### What is being asked
Return each line in the rows below that contains the string "kern". Case matters.

[Collection entries]
* START *

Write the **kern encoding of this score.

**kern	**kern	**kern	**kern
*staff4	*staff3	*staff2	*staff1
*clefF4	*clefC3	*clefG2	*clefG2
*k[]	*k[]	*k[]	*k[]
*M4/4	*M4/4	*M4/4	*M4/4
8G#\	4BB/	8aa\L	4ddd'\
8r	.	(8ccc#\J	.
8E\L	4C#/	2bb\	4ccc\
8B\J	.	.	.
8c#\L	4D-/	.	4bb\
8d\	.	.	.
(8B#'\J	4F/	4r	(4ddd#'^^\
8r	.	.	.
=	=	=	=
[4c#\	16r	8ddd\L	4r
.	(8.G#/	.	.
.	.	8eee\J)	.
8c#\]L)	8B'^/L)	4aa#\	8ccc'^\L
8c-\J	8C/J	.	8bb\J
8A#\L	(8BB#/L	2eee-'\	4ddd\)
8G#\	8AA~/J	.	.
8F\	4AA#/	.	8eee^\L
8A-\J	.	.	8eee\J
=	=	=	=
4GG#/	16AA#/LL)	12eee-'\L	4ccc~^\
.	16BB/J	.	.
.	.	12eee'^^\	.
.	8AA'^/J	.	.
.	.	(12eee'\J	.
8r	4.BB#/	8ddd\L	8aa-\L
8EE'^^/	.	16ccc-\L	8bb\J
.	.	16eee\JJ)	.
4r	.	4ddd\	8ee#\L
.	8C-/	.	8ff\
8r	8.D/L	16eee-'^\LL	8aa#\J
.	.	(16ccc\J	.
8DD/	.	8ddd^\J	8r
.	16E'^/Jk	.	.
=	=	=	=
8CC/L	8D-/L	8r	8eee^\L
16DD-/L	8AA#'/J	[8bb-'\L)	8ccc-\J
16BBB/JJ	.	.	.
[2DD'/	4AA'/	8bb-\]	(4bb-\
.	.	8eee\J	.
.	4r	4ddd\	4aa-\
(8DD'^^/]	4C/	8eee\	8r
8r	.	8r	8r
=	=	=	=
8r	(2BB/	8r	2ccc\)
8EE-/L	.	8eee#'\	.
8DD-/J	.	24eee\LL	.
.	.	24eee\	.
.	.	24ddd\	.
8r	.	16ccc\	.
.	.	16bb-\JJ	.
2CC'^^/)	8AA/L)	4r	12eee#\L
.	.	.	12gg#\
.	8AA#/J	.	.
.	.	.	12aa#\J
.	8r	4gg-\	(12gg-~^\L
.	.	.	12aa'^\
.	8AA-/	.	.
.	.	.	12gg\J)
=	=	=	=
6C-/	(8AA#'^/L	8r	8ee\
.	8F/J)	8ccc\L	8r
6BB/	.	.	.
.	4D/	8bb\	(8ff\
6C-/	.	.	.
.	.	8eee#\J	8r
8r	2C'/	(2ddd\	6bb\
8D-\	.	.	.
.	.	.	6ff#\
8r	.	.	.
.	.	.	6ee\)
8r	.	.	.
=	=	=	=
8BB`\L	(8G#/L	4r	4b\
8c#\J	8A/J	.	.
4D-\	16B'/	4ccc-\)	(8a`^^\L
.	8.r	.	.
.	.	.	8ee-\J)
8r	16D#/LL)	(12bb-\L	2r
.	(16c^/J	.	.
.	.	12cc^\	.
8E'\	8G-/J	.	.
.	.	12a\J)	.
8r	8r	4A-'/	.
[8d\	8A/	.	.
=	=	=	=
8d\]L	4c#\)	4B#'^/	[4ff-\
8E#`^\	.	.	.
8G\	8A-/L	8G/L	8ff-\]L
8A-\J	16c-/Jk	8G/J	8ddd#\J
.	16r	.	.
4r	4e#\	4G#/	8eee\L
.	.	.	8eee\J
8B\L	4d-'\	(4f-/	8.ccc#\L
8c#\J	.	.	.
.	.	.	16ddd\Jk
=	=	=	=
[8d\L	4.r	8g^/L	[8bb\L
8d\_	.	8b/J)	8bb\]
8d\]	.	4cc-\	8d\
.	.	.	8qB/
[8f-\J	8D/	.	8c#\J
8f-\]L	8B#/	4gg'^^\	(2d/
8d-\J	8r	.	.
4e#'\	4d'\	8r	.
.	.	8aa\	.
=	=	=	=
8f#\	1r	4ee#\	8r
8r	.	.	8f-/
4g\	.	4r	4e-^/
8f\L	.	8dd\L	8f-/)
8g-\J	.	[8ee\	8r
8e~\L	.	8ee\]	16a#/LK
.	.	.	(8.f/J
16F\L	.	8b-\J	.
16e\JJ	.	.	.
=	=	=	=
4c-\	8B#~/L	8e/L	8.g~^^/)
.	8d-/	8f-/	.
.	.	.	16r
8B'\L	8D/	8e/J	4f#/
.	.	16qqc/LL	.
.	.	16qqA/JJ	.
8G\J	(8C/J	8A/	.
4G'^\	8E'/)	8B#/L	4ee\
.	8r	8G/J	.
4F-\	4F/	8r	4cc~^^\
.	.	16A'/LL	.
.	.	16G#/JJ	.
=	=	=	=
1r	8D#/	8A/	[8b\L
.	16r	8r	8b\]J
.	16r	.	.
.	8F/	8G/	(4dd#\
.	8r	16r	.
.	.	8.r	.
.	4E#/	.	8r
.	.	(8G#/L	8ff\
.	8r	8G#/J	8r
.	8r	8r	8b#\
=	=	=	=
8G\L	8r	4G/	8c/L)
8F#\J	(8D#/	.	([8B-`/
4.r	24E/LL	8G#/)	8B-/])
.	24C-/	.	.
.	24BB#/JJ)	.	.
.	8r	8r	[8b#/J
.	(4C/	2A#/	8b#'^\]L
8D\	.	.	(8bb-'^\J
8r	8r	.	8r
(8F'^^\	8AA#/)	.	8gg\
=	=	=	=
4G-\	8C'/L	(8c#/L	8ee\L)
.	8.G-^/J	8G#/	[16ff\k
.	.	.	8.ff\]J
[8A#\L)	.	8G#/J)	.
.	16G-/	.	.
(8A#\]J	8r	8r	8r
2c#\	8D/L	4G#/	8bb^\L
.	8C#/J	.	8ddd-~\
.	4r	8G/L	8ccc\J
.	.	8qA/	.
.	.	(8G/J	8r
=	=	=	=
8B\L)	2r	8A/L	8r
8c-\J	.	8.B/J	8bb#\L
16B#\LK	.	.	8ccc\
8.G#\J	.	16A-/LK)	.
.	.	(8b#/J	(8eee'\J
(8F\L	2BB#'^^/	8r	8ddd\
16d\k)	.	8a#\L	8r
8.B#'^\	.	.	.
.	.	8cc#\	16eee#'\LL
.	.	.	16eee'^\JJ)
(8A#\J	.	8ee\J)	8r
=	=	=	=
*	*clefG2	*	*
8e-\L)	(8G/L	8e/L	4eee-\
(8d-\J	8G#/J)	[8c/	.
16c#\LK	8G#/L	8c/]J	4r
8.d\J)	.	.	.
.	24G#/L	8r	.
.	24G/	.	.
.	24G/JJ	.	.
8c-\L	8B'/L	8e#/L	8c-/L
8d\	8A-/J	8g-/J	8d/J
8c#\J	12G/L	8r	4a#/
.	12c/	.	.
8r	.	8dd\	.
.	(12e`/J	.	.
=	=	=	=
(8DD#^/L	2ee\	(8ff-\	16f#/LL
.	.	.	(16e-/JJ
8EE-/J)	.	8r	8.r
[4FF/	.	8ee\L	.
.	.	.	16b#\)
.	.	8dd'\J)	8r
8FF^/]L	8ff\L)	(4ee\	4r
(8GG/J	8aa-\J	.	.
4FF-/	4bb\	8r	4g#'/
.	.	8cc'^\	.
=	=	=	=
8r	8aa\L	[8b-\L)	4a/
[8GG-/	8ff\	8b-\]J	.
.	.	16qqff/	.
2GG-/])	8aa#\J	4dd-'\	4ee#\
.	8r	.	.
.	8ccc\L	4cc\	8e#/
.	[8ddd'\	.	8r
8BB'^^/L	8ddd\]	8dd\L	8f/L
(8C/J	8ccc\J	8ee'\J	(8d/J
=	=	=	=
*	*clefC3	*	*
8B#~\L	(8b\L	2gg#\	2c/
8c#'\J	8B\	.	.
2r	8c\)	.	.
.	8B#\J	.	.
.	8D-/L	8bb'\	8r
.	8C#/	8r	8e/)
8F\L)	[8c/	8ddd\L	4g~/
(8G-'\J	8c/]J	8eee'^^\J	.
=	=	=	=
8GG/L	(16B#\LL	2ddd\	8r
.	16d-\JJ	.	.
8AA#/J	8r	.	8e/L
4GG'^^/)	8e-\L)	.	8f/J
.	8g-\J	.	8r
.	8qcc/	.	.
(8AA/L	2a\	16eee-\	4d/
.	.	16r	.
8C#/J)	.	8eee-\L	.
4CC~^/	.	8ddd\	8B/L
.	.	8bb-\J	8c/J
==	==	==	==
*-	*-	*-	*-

* END *

### Exercise output
Write the **kern encoding of this score.
**kern	**kern	**kern	**kern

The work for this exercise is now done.